> **Brief**: Every entry must be set down exactly in the answer; no pictures should appear.

> **Change listing data**:

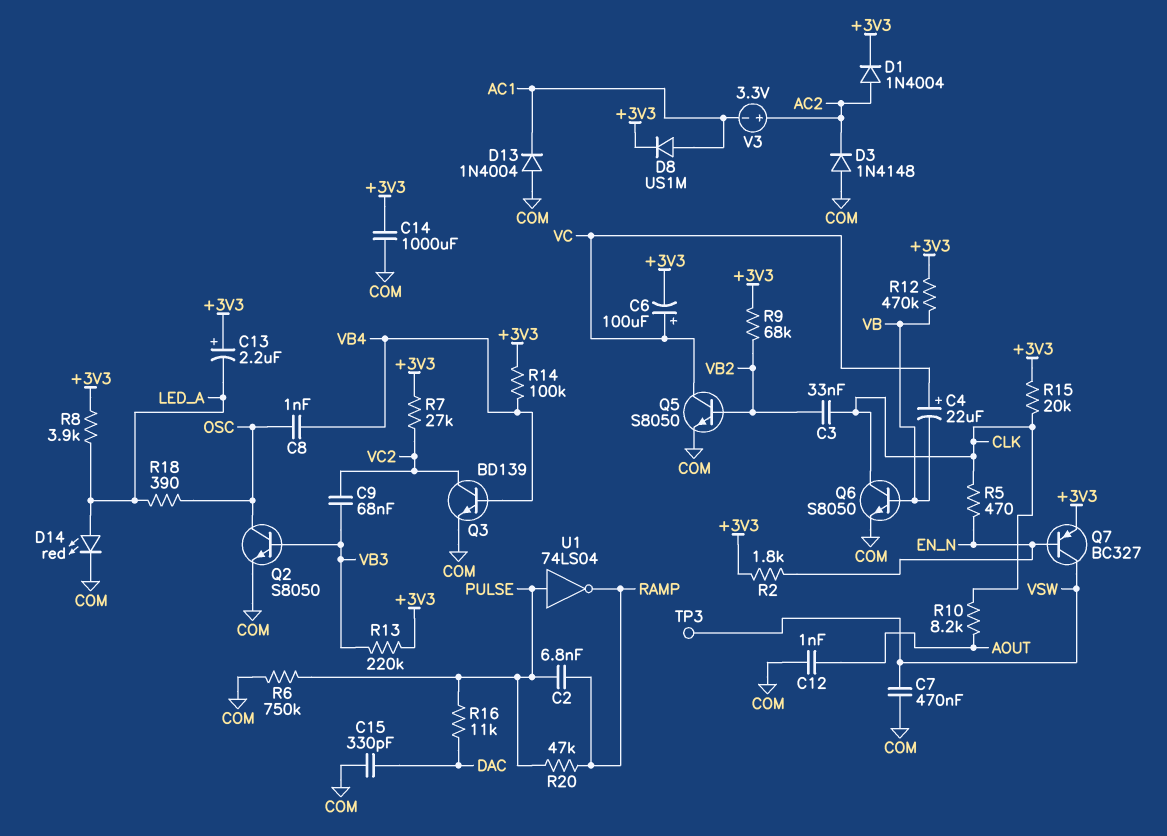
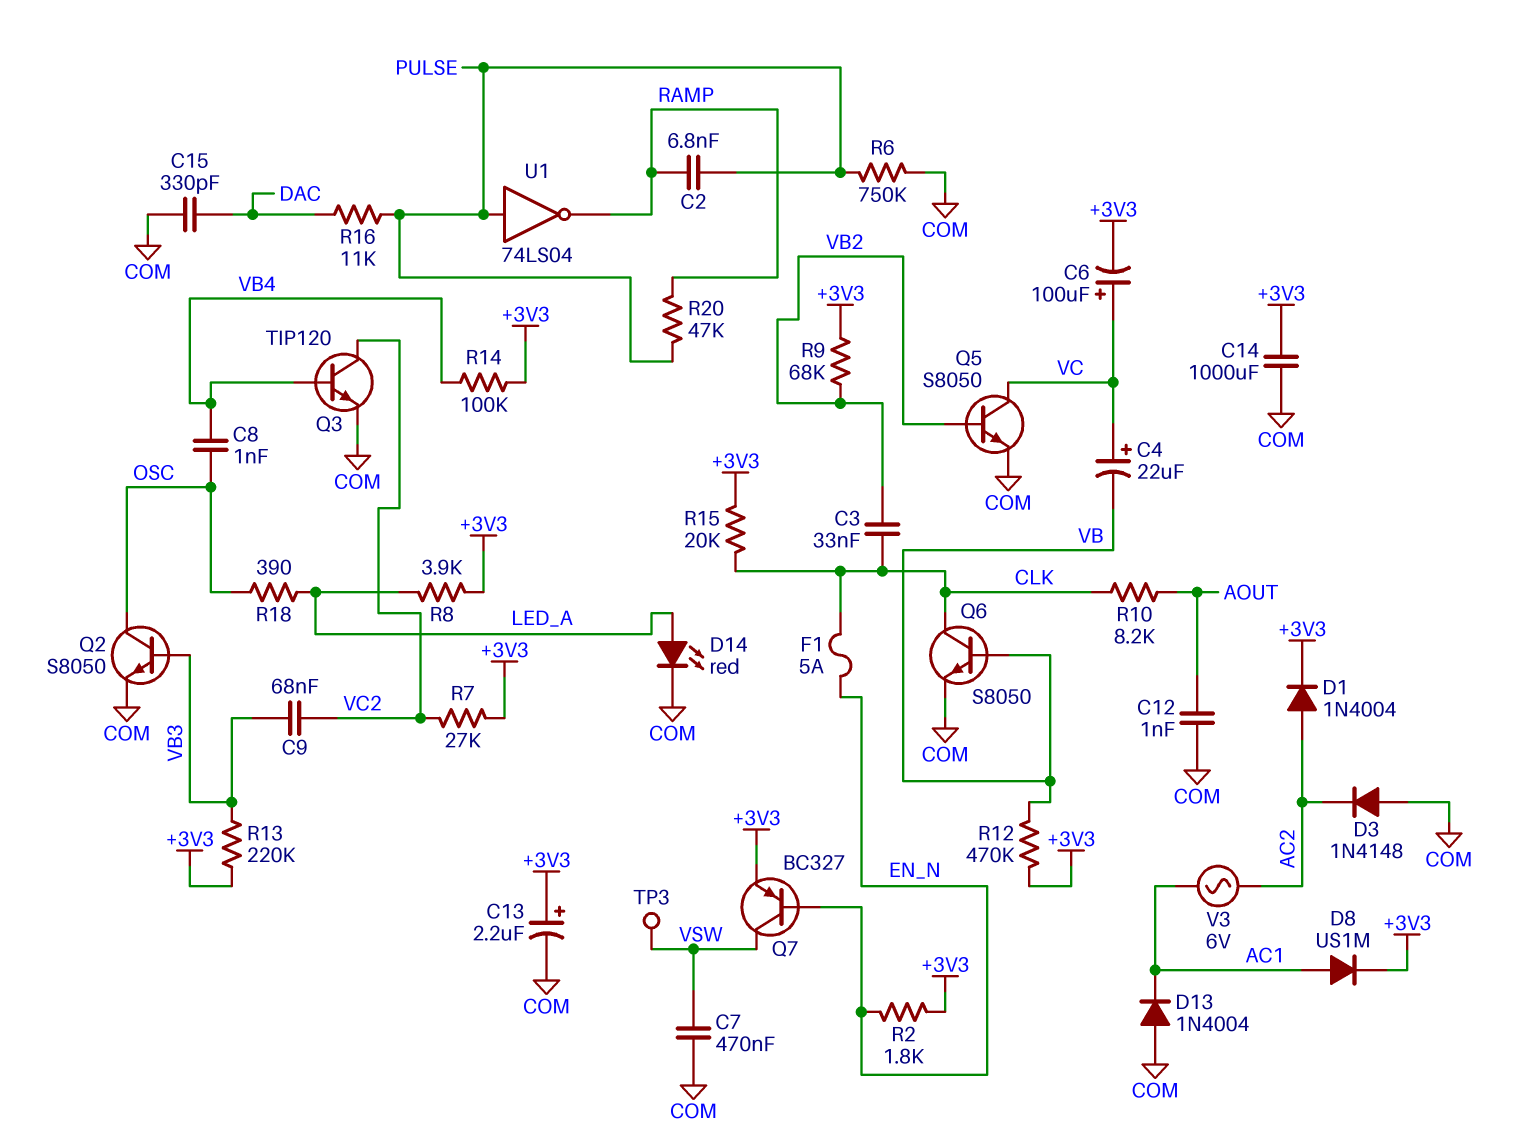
C13: 2.2uF (plus +3V3, minus LED_A) -> 2.2uF (plus +3V3, minus COM)
F1: none -> 5A (CLK, EN_N)
Q3: NPN BD139 (B VB4, C VC2, E COM) -> NPN TIP120 (B VB4, C VC2, E COM)
R5: 470 (CLK, EN_N) -> none
V3: 3.3V (plus AC2, minus AC1) -> AC 6V (AC1, AC2)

> **Solution to this task**:
C13: 2.2uF (plus +3V3, minus LED_A) -> 2.2uF (plus +3V3, minus COM)
F1: none -> 5A (CLK, EN_N)
Q3: NPN BD139 (B VB4, C VC2, E COM) -> NPN TIP120 (B VB4, C VC2, E COM)
R5: 470 (CLK, EN_N) -> none
V3: 3.3V (plus AC2, minus AC1) -> AC 6V (AC1, AC2)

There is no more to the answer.